- [PROBLEM TO WORK ON]
Restate word for word the lines in the listing below, starting at the line containing "(414, 189) = (413, 559): none -> white teapot" and ending at the line containing "(660, 361) = (658, 696): red", both included; leave out the rest.

- [SOURCE INFORMATION]
-- Opening Marker --
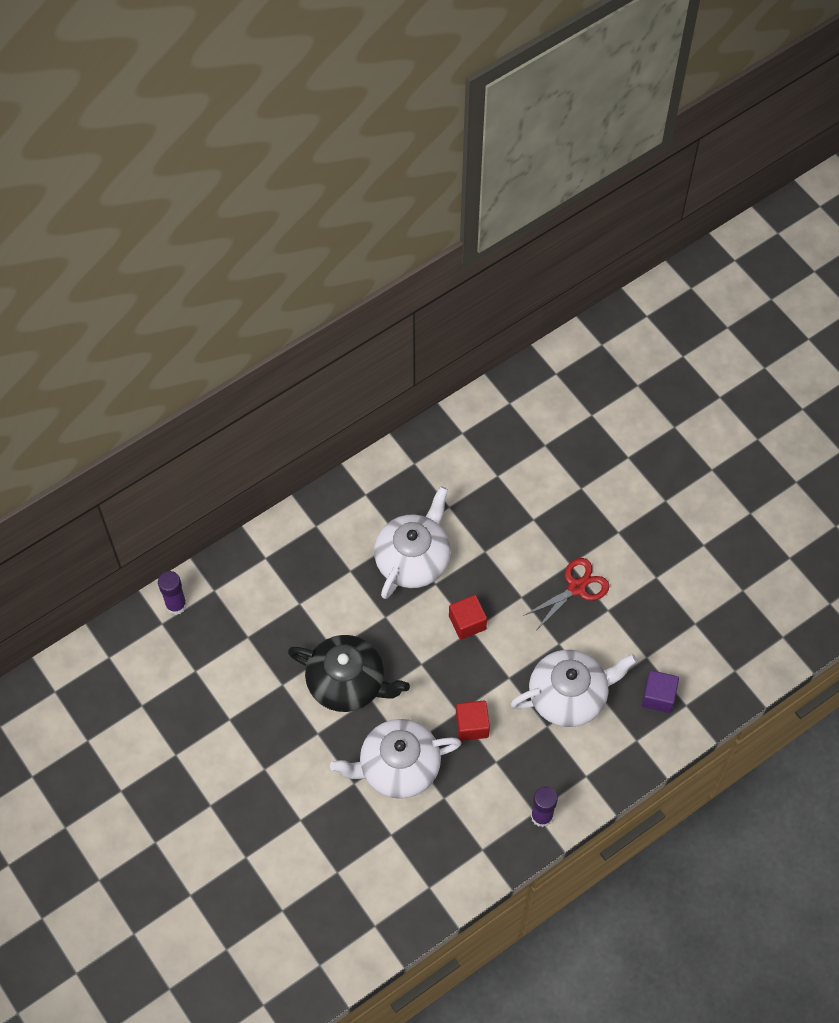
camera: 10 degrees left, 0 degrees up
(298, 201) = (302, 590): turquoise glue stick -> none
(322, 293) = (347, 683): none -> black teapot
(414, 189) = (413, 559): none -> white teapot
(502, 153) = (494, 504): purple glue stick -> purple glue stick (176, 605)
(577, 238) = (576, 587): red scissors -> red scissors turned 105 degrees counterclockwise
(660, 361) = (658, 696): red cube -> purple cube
-- Closing Marker --
-- Opening Marker --
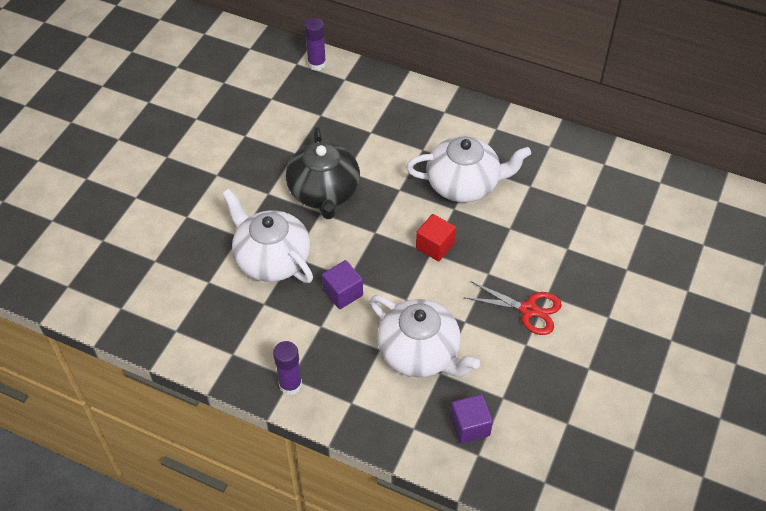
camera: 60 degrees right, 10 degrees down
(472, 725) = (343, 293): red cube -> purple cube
-- Closing Marker --
- [ANSWER SECTION]
(414, 189) = (413, 559): none -> white teapot
(502, 153) = (494, 504): purple glue stick -> purple glue stick (176, 605)
(577, 238) = (576, 587): red scissors -> red scissors turned 105 degrees counterclockwise
(660, 361) = (658, 696): red cube -> purple cube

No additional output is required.